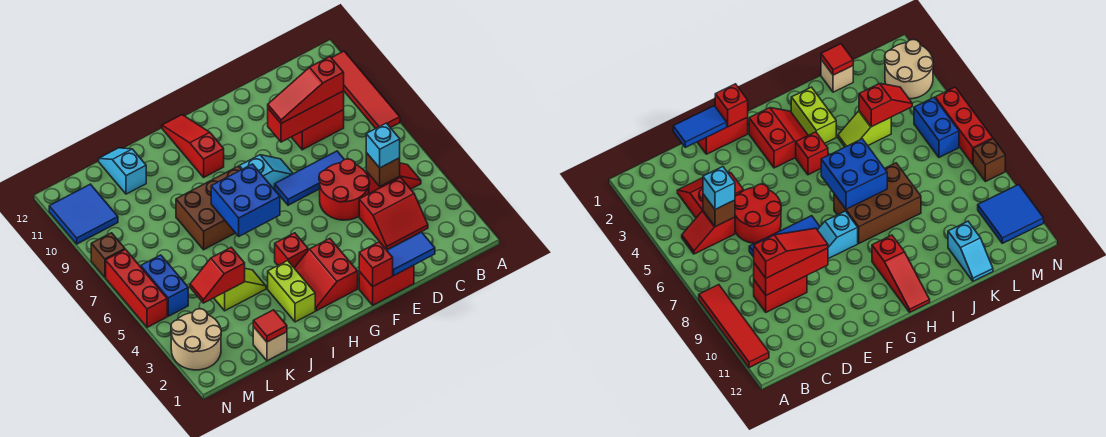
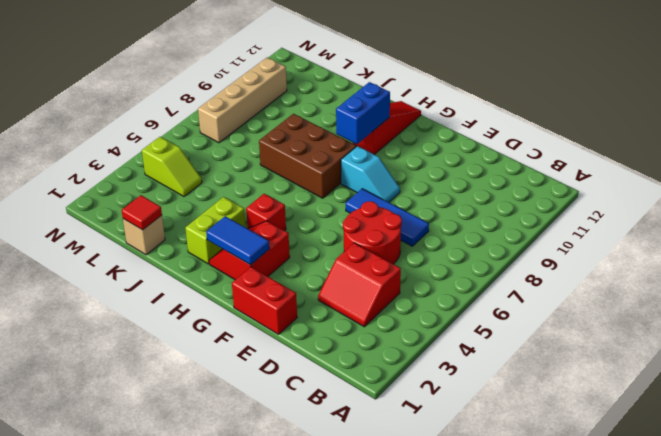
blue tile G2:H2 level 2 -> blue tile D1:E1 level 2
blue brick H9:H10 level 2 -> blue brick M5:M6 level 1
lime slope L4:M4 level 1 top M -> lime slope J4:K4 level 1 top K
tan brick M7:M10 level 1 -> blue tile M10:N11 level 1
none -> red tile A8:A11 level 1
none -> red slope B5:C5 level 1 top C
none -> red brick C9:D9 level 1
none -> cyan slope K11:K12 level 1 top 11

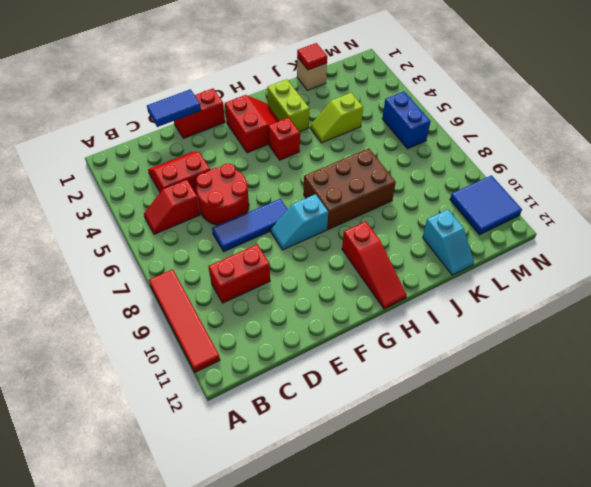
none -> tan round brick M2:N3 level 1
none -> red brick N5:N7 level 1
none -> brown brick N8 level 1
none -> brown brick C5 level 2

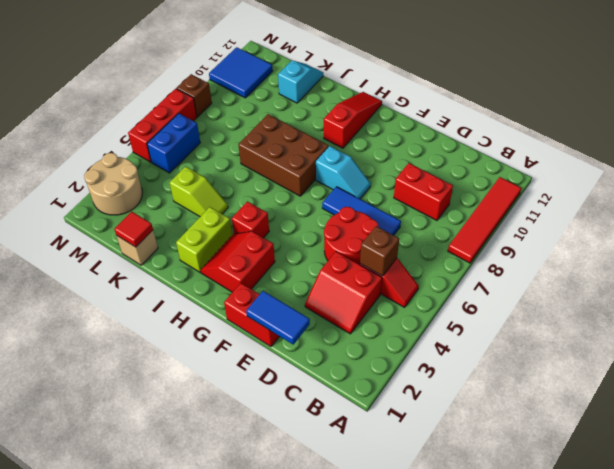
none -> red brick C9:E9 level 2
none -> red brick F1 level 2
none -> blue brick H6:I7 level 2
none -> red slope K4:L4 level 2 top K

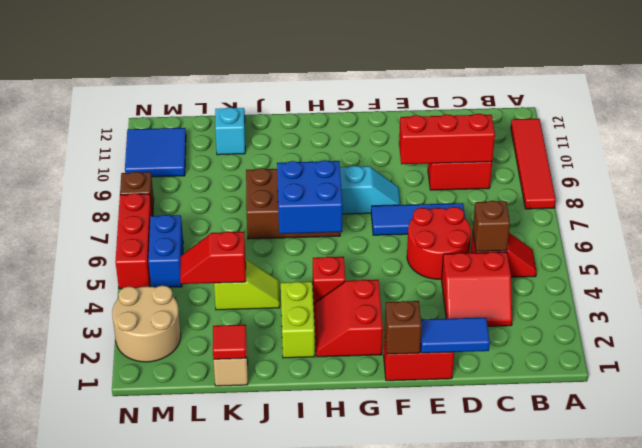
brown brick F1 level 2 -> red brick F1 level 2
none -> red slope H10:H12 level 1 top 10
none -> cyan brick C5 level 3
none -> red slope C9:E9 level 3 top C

BRIEF >>
If an entry contains a picture, leave it out and repeat the rest exactly.

EXERCISE RESPONSE >>
blue tile G2:H2 level 2 -> blue tile D1:E1 level 2
blue brick H9:H10 level 2 -> blue brick M5:M6 level 1
lime slope L4:M4 level 1 top M -> lime slope J4:K4 level 1 top K
tan brick M7:M10 level 1 -> blue tile M10:N11 level 1
none -> red tile A8:A11 level 1
none -> red slope B5:C5 level 1 top C
none -> red brick C9:D9 level 1
none -> cyan slope K11:K12 level 1 top 11

none -> tan round brick M2:N3 level 1
none -> red brick N5:N7 level 1
none -> brown brick N8 level 1
none -> brown brick C5 level 2

none -> red brick C9:E9 level 2
none -> red brick F1 level 2
none -> blue brick H6:I7 level 2
none -> red slope K4:L4 level 2 top K

brown brick F1 level 2 -> red brick F1 level 2
none -> red slope H10:H12 level 1 top 10
none -> cyan brick C5 level 3
none -> red slope C9:E9 level 3 top C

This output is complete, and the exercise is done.